▶ What is expected
Pictures aside, the data must be reproduced exactly.

┄┄┄┄┄┄┄┄┄┄

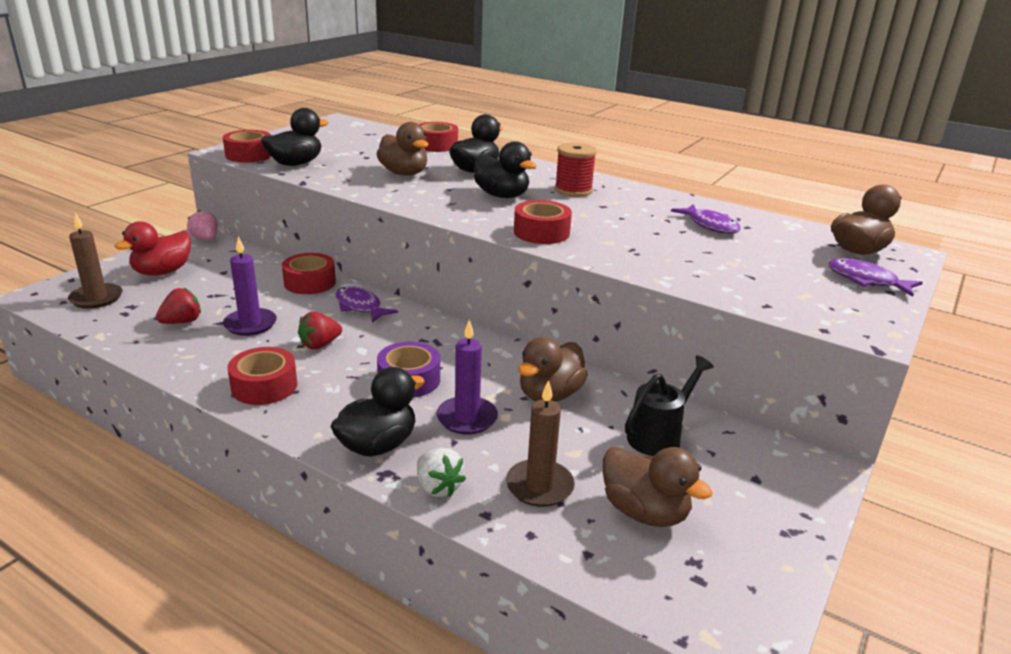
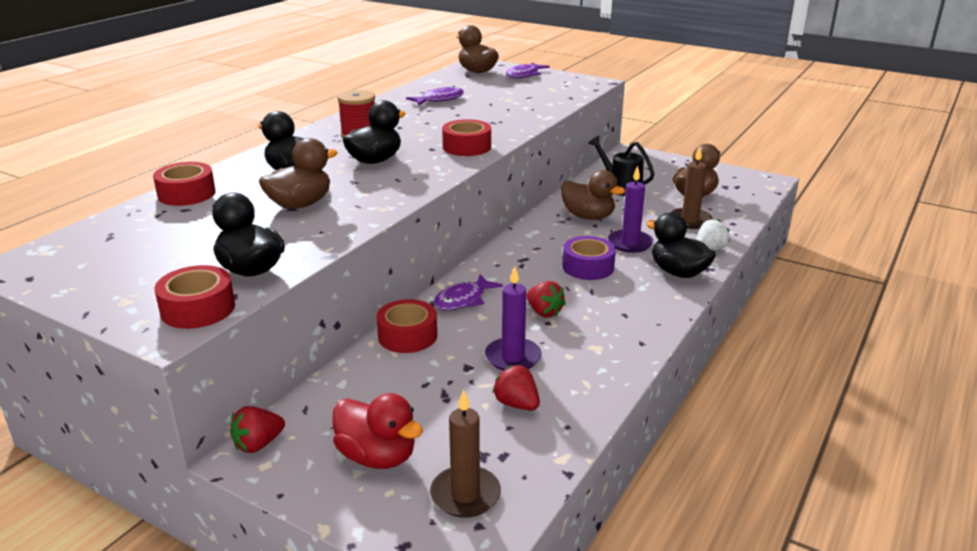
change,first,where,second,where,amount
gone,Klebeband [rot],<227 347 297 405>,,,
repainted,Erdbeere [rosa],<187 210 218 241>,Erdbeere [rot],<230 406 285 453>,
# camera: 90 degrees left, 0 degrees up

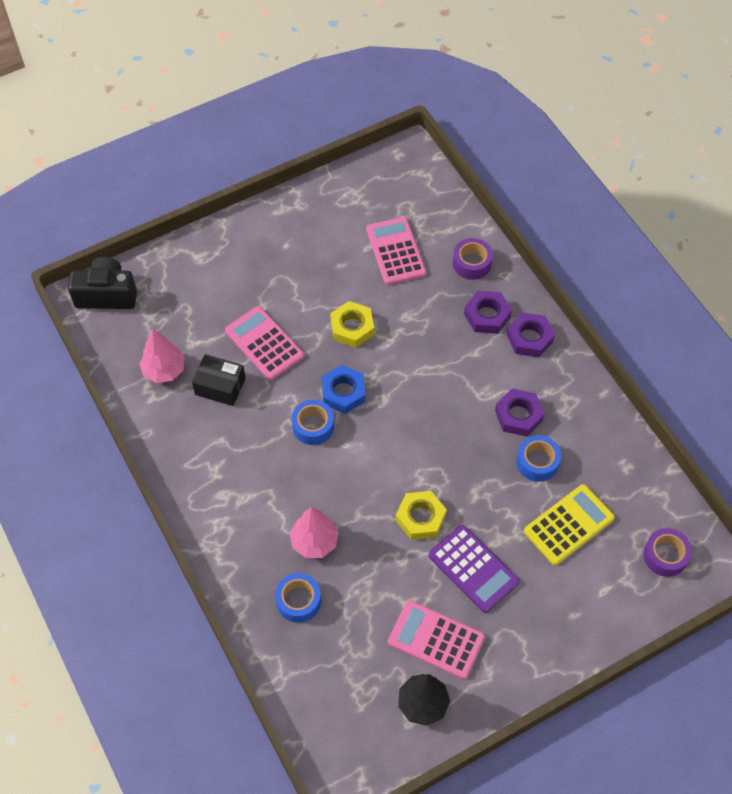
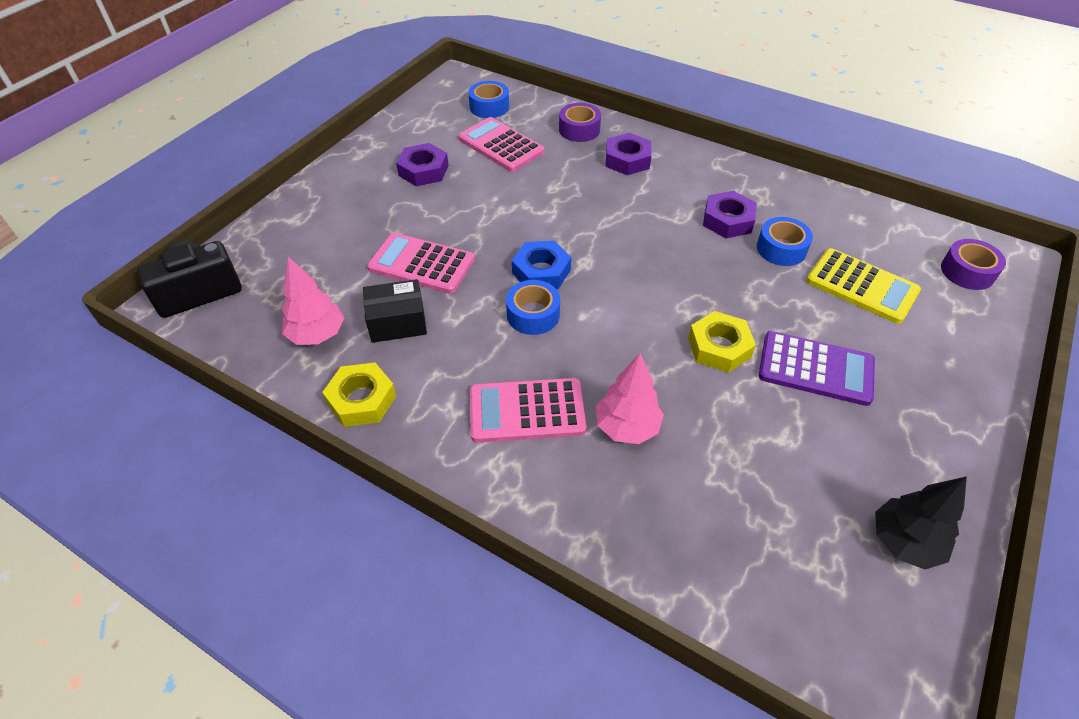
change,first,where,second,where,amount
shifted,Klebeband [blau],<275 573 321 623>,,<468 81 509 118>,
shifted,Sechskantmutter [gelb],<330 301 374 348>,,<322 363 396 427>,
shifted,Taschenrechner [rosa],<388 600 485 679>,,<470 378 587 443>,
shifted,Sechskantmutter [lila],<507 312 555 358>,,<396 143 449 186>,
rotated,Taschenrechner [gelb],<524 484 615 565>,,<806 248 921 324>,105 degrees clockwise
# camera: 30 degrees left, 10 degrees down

┄┄┄┄┄┄┄┄┄┄

▶ Response for this exercise
change,first,where,second,where,amount
gone,Klebeband [rot],<227 347 297 405>,,,
repainted,Erdbeere [rosa],<187 210 218 241>,Erdbeere [rot],<230 406 285 453>,
# camera: 90 degrees left, 0 degrees up

change,first,where,second,where,amount
shifted,Klebeband [blau],<275 573 321 623>,,<468 81 509 118>,
shifted,Sechskantmutter [gelb],<330 301 374 348>,,<322 363 396 427>,
shifted,Taschenrechner [rosa],<388 600 485 679>,,<470 378 587 443>,
shifted,Sechskantmutter [lila],<507 312 555 358>,,<396 143 449 186>,
rotated,Taschenrechner [gelb],<524 484 615 565>,,<806 248 921 324>,105 degrees clockwise
# camera: 30 degrees left, 10 degrees down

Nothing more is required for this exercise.